Type out the lines below exactly, from the first through the line holding "pink rectangle: (74, 70) -> (71, 29), moved", and include no pictures.

──────── Records for the exercise

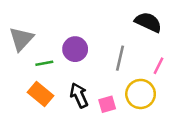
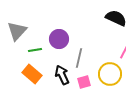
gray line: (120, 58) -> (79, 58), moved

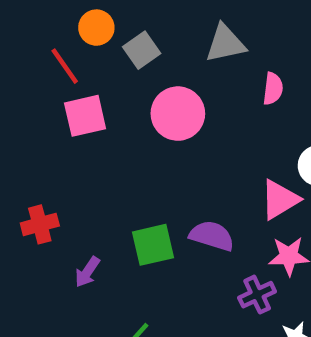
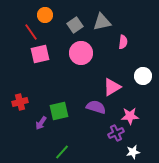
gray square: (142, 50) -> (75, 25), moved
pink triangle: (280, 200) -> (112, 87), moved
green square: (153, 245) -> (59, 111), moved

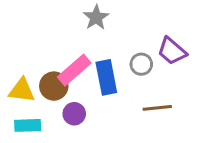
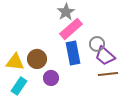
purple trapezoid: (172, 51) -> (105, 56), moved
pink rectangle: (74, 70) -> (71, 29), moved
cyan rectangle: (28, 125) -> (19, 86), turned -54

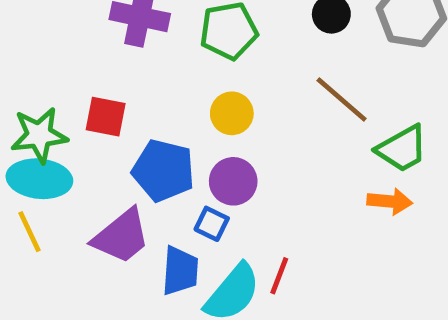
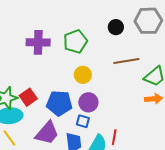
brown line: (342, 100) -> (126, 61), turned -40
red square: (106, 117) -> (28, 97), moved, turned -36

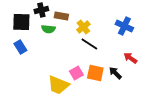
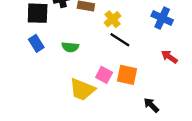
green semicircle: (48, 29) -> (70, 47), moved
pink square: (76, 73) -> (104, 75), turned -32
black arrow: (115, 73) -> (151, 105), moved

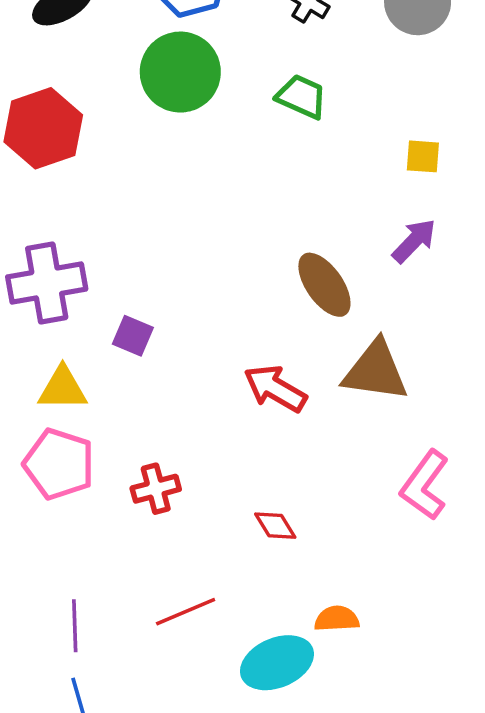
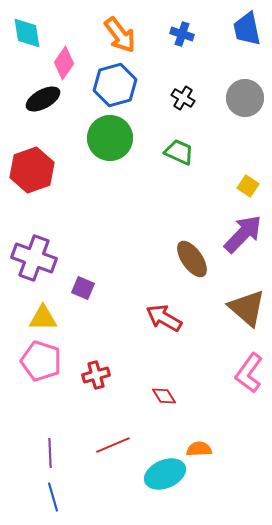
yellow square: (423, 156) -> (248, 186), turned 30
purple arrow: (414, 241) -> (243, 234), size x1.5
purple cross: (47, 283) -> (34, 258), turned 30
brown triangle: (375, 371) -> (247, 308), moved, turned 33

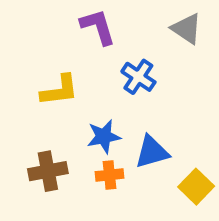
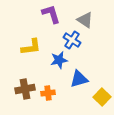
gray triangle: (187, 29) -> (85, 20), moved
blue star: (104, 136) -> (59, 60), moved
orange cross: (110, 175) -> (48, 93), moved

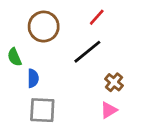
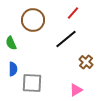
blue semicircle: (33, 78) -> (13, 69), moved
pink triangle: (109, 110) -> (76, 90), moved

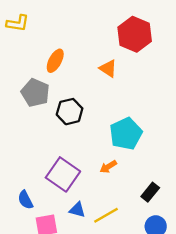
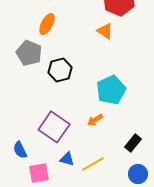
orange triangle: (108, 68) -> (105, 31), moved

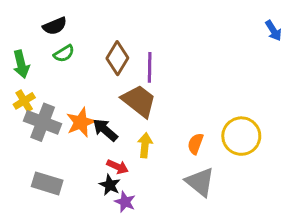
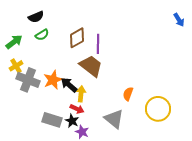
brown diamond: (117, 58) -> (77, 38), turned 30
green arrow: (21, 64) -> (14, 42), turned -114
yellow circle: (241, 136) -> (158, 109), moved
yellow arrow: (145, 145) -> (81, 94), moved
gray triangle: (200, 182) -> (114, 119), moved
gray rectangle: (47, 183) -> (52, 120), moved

────────────────

■ Task response
gray line: (120, 58) -> (79, 58), moved

gray square: (142, 50) -> (75, 25), moved
pink triangle: (280, 200) -> (112, 87), moved
green square: (153, 245) -> (59, 111), moved

purple trapezoid: (172, 51) -> (105, 56), moved
pink rectangle: (74, 70) -> (71, 29), moved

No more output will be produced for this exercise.